_EXERCISE REQUIREMENTS:_
Starting at the beginning of the listing and ending with the line that contains "11: (243, 468)", reproduce those lines with "zero-indexed" changed to "0-indexed" and nothing else altered.
== EXERCISE MATERIAL ==
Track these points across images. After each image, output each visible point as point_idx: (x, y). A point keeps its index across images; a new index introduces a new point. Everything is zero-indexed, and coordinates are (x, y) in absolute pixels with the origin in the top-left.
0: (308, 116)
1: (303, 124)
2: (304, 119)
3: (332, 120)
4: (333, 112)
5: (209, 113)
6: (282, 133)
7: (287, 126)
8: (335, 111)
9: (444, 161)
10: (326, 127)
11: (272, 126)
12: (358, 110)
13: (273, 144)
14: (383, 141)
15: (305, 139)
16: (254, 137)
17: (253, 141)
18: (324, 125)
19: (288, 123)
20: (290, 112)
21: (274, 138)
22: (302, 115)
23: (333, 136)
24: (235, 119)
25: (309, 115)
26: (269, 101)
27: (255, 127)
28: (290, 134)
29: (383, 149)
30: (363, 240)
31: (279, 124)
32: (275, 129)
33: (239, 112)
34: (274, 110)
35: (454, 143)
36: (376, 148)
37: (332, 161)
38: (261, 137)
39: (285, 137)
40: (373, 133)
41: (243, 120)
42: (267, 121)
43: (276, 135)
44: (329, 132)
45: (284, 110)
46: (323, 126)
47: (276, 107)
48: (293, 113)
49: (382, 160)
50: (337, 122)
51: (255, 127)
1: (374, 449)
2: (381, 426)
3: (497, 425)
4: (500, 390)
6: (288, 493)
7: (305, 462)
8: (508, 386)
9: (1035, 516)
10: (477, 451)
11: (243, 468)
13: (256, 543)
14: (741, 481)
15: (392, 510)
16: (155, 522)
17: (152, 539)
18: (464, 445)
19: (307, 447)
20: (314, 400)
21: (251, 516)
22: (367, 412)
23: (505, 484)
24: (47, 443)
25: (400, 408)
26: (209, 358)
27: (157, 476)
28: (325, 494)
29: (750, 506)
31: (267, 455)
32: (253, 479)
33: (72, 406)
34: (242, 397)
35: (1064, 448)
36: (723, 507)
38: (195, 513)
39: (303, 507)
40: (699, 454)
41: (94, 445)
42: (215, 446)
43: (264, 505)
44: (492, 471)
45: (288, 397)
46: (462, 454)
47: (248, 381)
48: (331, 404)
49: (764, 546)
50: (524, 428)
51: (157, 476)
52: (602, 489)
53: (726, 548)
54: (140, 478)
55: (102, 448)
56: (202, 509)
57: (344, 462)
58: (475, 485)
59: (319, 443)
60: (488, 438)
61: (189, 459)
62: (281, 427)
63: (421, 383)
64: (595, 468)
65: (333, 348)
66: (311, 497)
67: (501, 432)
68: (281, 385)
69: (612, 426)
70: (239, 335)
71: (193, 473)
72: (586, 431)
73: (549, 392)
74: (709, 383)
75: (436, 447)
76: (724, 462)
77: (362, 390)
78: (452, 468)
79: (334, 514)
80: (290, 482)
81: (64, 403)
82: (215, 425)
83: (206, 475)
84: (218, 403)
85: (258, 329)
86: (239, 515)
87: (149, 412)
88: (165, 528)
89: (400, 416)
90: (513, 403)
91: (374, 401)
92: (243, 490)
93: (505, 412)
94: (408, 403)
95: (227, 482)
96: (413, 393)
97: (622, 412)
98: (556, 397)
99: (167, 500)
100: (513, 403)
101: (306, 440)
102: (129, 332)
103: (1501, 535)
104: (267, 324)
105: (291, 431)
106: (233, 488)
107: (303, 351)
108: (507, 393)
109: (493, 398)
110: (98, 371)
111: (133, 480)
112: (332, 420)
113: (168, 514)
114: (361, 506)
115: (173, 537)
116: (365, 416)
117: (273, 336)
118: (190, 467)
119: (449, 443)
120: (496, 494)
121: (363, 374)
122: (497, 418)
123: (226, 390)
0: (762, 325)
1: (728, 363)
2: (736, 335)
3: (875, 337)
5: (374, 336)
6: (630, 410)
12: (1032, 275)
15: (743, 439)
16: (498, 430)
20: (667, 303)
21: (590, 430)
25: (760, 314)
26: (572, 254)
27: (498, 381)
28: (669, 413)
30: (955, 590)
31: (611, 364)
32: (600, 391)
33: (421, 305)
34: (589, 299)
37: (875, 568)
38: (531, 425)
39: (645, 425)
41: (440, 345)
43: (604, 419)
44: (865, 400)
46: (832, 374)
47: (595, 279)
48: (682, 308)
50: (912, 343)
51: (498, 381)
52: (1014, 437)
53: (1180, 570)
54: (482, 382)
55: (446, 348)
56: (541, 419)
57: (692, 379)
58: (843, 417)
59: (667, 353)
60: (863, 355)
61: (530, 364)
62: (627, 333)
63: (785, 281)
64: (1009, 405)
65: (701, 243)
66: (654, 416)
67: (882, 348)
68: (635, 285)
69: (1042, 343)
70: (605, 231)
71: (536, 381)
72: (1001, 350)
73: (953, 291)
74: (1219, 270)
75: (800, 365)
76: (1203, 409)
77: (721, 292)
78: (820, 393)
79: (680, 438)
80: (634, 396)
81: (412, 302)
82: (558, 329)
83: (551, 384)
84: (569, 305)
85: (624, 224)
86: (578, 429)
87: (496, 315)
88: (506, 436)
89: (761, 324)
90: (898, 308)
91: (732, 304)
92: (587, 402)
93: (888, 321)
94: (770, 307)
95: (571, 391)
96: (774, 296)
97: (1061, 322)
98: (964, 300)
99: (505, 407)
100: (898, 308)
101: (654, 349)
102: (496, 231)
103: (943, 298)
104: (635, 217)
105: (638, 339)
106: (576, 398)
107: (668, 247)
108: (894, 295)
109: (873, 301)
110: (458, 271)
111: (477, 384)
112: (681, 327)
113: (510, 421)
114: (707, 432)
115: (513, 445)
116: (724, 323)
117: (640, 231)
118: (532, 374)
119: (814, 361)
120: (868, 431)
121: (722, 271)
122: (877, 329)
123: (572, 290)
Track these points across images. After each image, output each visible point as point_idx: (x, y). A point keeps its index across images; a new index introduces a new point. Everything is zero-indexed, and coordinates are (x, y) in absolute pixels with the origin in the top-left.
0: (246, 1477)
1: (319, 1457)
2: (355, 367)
===
_FULL RESPONSE:_
Track these points across images. After each image, output each visible point as point_idx: (x, y). A point keeps its index across images; a new index introduces a new point. Everything is 0-indexed, and coordinates are (x, y) in absolute pixels with the origin in the top-left.
0: (308, 116)
1: (303, 124)
2: (304, 119)
3: (332, 120)
4: (333, 112)
5: (209, 113)
6: (282, 133)
7: (287, 126)
8: (335, 111)
9: (444, 161)
10: (326, 127)
11: (272, 126)
12: (358, 110)
13: (273, 144)
14: (383, 141)
15: (305, 139)
16: (254, 137)
17: (253, 141)
18: (324, 125)
19: (288, 123)
20: (290, 112)
21: (274, 138)
22: (302, 115)
23: (333, 136)
24: (235, 119)
25: (309, 115)
26: (269, 101)
27: (255, 127)
28: (290, 134)
29: (383, 149)
30: (363, 240)
31: (279, 124)
32: (275, 129)
33: (239, 112)
34: (274, 110)
35: (454, 143)
36: (376, 148)
37: (332, 161)
38: (261, 137)
39: (285, 137)
40: (373, 133)
41: (243, 120)
42: (267, 121)
43: (276, 135)
44: (329, 132)
45: (284, 110)
46: (323, 126)
47: (276, 107)
48: (293, 113)
49: (382, 160)
50: (337, 122)
51: (255, 127)
1: (374, 449)
2: (381, 426)
3: (497, 425)
4: (500, 390)
6: (288, 493)
7: (305, 462)
8: (508, 386)
9: (1035, 516)
10: (477, 451)
11: (243, 468)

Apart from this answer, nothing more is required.